BEGIN Supplied data

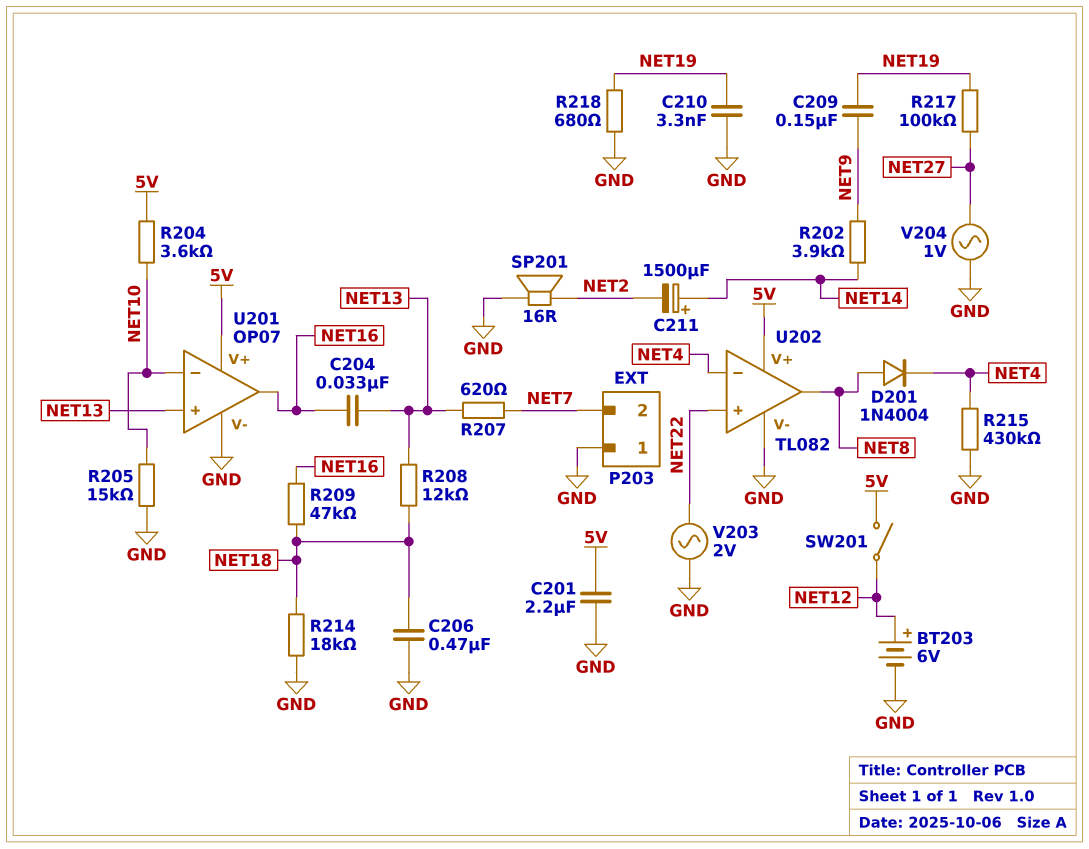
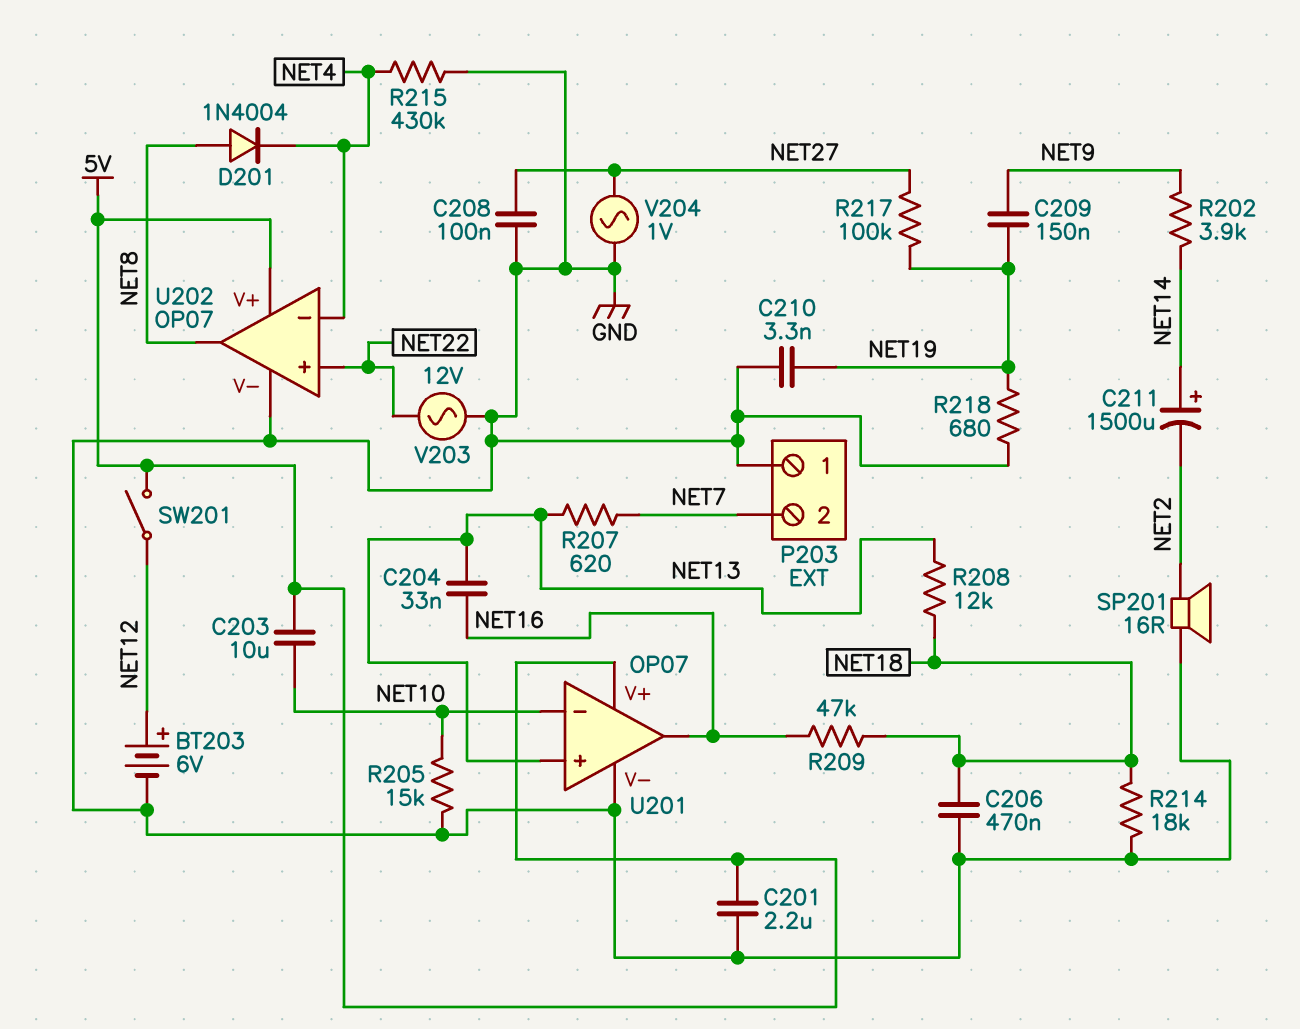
C203: none -> 10uF (5V, NET10)
C208: none -> 100nF (GND, NET27)
R204: 3.6k (5V, NET10) -> none
U202: TL082 -> OP07
V203: AC 2V (GND, NET22) -> AC 12V (GND, NET22)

END Supplied data

:: Problem details ::
Set down the whole listing word for word, omitting the pictures.

:: Written response ::
C203: none -> 10uF (5V, NET10)
C208: none -> 100nF (GND, NET27)
R204: 3.6k (5V, NET10) -> none
U202: TL082 -> OP07
V203: AC 2V (GND, NET22) -> AC 12V (GND, NET22)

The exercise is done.